» **SOURCE MATERIAL**:
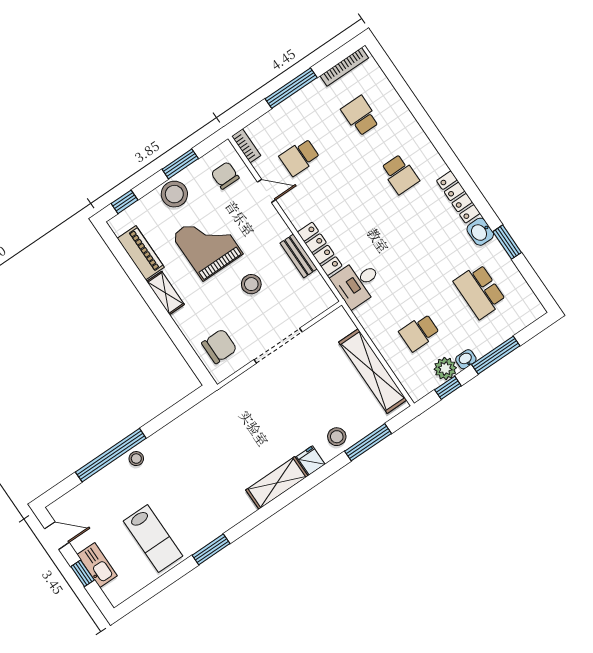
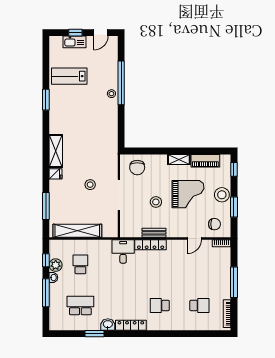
school desk: (300, 157) -> (199, 264), removed
stool: (337, 437) -> (90, 185), moved

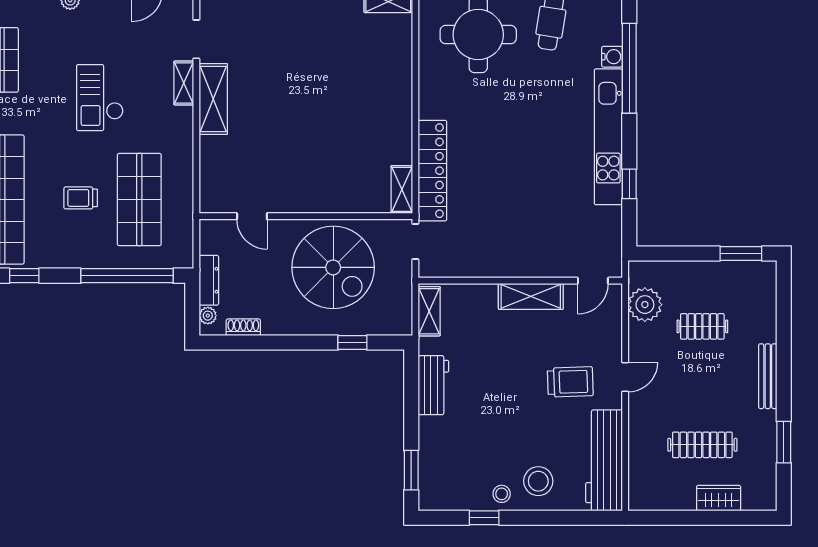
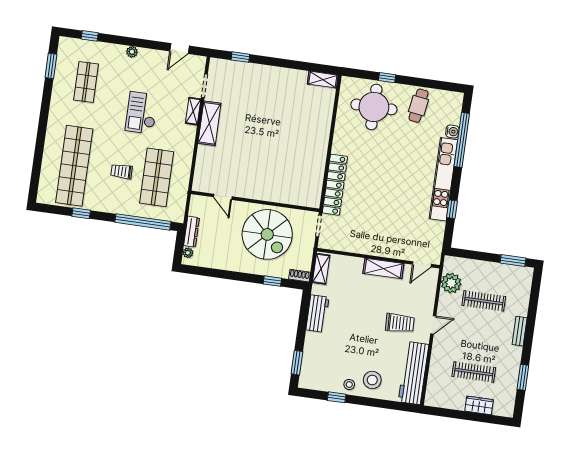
shelving: (402, 189) -> (315, 193), removed
clothes rail: (702, 326) -> (484, 301), width x1.36
shoe rack: (243, 327) -> (300, 276), moved
bench: (768, 376) -> (520, 331), width x0.73

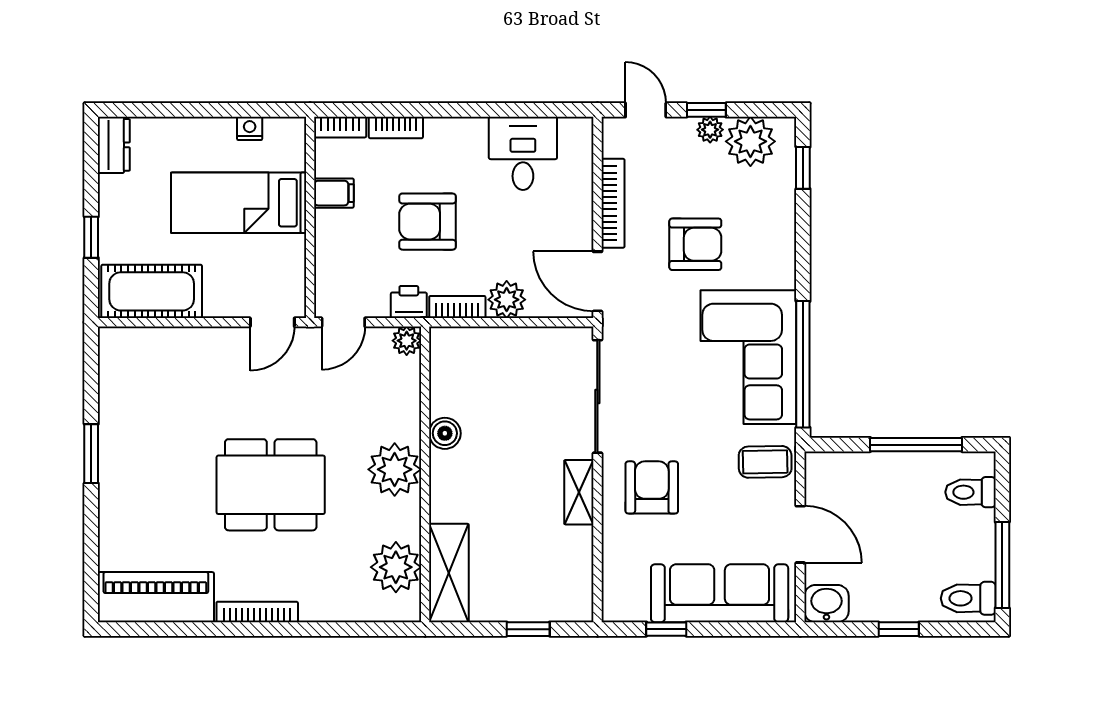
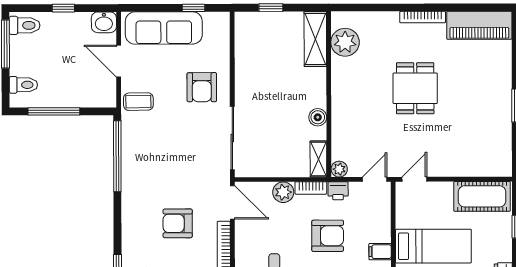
corner sofa: (748, 357) -> (148, 160), removed
plant: (395, 469) -> (346, 97), removed
dining table: (271, 485) -> (415, 88), width x0.73
shelving: (579, 492) -> (318, 159), moved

» **WHAT IS NEEDED**: Report all lines of the data above that include the string "shelving".

» **ANSWER TO THIS TASK**:
shelving: (402, 189) -> (315, 193), removed
shelving: (579, 492) -> (318, 159), moved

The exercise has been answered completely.